Extracted records
▼

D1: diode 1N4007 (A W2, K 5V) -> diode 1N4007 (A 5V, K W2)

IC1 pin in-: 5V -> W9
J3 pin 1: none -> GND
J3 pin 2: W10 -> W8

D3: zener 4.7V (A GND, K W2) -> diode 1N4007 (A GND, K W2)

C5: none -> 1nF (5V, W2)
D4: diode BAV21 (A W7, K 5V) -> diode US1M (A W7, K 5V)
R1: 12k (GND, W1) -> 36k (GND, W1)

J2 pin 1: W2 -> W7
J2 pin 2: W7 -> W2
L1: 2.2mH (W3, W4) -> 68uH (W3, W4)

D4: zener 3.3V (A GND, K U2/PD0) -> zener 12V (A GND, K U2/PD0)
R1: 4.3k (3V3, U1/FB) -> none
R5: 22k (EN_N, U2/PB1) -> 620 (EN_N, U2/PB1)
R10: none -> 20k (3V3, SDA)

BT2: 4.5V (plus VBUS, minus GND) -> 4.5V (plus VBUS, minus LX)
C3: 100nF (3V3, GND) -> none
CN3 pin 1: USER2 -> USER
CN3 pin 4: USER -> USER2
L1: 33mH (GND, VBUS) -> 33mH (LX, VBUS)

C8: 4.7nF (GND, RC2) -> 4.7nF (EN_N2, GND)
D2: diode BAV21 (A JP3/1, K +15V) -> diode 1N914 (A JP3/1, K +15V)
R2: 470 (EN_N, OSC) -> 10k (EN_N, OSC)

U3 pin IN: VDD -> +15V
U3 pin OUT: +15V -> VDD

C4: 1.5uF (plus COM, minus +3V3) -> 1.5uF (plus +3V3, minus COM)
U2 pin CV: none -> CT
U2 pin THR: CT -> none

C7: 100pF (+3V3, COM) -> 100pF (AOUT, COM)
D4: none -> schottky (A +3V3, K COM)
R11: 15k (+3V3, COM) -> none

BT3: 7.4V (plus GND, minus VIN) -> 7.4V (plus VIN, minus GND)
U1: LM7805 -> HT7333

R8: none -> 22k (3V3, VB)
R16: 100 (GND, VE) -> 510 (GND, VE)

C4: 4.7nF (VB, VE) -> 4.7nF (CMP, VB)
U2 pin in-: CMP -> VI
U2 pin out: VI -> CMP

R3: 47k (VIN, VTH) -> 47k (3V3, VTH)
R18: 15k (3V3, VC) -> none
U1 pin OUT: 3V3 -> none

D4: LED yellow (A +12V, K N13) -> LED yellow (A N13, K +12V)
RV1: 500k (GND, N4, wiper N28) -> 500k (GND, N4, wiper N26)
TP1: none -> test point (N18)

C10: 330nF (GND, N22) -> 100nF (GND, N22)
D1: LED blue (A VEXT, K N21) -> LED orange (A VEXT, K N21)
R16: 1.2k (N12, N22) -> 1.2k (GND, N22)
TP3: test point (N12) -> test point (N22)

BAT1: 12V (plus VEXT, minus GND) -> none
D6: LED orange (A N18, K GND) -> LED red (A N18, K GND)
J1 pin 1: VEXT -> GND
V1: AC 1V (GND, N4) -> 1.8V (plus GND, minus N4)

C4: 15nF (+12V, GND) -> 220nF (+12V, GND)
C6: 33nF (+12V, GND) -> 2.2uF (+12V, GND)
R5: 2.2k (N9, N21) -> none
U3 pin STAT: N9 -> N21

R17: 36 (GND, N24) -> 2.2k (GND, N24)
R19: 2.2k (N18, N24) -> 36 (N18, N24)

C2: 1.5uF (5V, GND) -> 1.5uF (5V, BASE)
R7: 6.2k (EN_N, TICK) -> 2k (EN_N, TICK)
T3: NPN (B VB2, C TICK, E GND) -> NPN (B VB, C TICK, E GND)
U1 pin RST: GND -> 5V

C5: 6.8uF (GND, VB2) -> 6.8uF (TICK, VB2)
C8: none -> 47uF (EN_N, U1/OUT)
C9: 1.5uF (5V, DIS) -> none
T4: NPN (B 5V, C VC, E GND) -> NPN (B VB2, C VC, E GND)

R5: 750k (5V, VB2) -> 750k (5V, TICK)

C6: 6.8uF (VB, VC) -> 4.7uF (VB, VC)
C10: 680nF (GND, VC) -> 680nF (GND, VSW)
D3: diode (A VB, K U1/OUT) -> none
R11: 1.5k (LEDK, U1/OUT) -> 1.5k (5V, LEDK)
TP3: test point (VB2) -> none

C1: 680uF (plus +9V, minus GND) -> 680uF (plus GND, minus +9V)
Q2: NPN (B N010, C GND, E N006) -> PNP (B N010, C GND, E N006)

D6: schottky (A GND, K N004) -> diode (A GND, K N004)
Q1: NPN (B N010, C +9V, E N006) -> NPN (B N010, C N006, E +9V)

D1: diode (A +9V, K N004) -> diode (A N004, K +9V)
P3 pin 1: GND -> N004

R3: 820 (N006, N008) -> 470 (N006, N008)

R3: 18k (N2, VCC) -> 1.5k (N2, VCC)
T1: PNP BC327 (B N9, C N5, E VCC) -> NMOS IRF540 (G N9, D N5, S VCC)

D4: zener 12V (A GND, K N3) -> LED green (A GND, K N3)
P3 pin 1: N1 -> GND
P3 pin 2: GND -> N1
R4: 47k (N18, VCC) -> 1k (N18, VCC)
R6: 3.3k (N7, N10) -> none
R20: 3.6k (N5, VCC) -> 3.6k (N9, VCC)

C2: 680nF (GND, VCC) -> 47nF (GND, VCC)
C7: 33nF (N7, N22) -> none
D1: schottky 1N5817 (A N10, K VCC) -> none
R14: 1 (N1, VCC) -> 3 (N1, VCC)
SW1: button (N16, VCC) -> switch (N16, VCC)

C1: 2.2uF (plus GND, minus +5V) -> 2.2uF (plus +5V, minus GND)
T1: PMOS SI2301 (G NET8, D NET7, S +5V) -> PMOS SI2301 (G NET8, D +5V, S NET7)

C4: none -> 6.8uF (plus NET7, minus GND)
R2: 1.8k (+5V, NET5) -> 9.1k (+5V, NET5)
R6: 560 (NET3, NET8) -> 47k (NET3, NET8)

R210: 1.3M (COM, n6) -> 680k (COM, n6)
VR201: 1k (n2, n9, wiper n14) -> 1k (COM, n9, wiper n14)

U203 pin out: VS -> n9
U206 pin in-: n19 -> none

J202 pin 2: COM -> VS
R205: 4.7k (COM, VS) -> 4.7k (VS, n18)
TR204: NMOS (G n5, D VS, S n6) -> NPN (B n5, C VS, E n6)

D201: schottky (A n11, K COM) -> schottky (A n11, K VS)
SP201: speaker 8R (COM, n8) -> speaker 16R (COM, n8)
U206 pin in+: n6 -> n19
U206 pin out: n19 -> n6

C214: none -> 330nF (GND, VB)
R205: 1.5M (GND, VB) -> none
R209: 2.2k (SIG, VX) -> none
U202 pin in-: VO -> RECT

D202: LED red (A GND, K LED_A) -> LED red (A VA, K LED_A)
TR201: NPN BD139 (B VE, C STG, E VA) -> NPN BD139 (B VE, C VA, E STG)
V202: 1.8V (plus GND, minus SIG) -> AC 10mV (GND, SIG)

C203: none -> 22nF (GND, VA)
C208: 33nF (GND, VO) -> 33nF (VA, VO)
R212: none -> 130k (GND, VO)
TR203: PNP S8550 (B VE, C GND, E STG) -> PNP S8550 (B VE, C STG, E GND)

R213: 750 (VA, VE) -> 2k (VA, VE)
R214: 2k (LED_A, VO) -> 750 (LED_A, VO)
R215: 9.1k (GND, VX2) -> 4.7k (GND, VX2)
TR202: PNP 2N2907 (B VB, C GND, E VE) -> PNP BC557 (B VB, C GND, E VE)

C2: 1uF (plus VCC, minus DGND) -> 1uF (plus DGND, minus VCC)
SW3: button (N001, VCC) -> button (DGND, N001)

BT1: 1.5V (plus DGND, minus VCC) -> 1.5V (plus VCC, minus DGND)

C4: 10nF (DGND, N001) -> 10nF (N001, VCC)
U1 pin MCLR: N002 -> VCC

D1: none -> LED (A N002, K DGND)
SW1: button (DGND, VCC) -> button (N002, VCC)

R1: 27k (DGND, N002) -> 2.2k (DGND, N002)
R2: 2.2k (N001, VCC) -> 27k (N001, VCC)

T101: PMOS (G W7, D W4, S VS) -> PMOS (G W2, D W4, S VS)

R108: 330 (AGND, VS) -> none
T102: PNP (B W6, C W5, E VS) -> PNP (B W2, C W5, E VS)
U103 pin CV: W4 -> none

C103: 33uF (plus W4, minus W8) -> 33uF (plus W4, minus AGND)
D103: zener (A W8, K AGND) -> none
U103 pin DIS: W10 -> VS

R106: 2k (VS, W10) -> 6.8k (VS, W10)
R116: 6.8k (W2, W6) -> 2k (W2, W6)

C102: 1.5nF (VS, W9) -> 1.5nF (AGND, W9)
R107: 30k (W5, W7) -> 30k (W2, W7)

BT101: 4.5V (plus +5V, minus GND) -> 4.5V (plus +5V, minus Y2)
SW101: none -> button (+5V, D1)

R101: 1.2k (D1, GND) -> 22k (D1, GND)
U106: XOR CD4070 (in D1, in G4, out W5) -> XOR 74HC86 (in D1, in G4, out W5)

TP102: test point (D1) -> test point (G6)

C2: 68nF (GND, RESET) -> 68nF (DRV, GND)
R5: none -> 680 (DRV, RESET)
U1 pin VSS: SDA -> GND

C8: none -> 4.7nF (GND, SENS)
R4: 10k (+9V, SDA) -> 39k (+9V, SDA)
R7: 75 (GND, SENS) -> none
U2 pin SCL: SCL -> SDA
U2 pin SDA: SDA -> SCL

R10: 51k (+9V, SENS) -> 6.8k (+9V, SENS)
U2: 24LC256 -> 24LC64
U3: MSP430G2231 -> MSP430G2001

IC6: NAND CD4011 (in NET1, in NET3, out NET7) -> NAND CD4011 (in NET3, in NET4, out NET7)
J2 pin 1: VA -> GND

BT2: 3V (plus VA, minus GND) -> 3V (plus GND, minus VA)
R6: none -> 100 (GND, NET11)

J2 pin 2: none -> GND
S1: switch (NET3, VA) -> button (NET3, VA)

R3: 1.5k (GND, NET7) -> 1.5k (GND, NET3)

▲

TASK BRIEF = Wherever a line of the entries holds the string "VBUS", copy that line.

RESULT FOR THIS TASK =
BT2: 4.5V (plus VBUS, minus GND) -> 4.5V (plus VBUS, minus LX)
L1: 33mH (GND, VBUS) -> 33mH (LX, VBUS)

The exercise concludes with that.